EXERCISE. Reproduce the lines below exactly. Skip images.

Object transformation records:
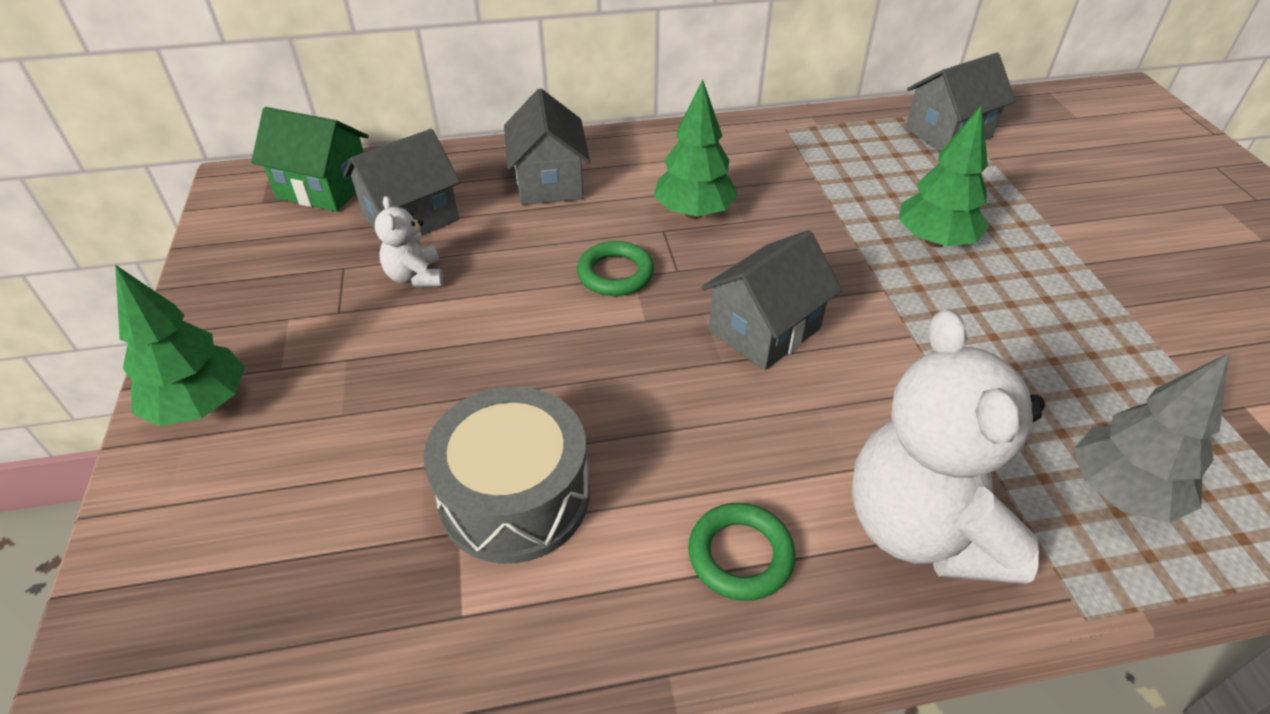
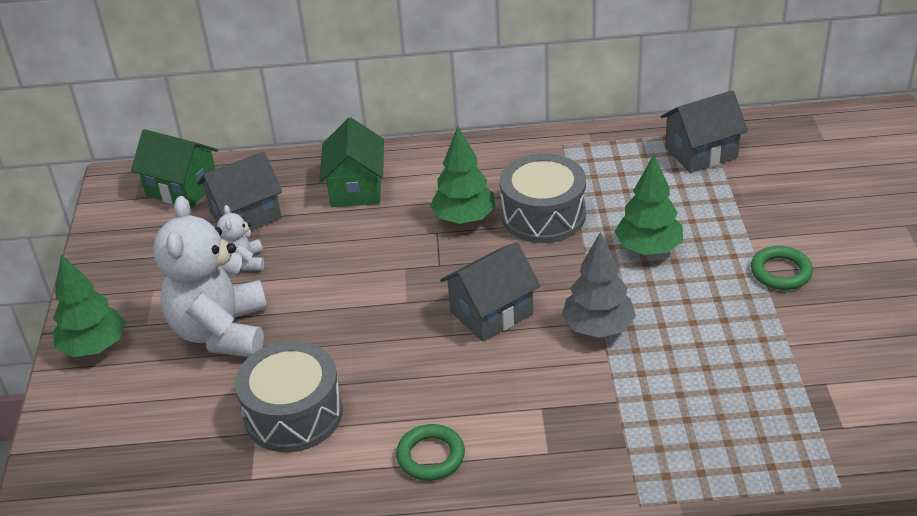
camera: 10 degrees right, 5 degrees down
grey house [504,88,590,205] -> green house [319,117,384,207]
green ring [577,241,654,296] -> green ring moved to [751,246,813,290]
white teddy bear [851,309,1045,584] -> white teddy bear moved to [153,196,267,357]
grey tree [1074,353,1229,523] -> grey tree moved to [562,232,636,338]
none -> grey drum [500,153,586,243]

ANSWER SECTION.
camera: 10 degrees right, 5 degrees down
grey house [504,88,590,205] -> green house [319,117,384,207]
green ring [577,241,654,296] -> green ring moved to [751,246,813,290]
white teddy bear [851,309,1045,584] -> white teddy bear moved to [153,196,267,357]
grey tree [1074,353,1229,523] -> grey tree moved to [562,232,636,338]
none -> grey drum [500,153,586,243]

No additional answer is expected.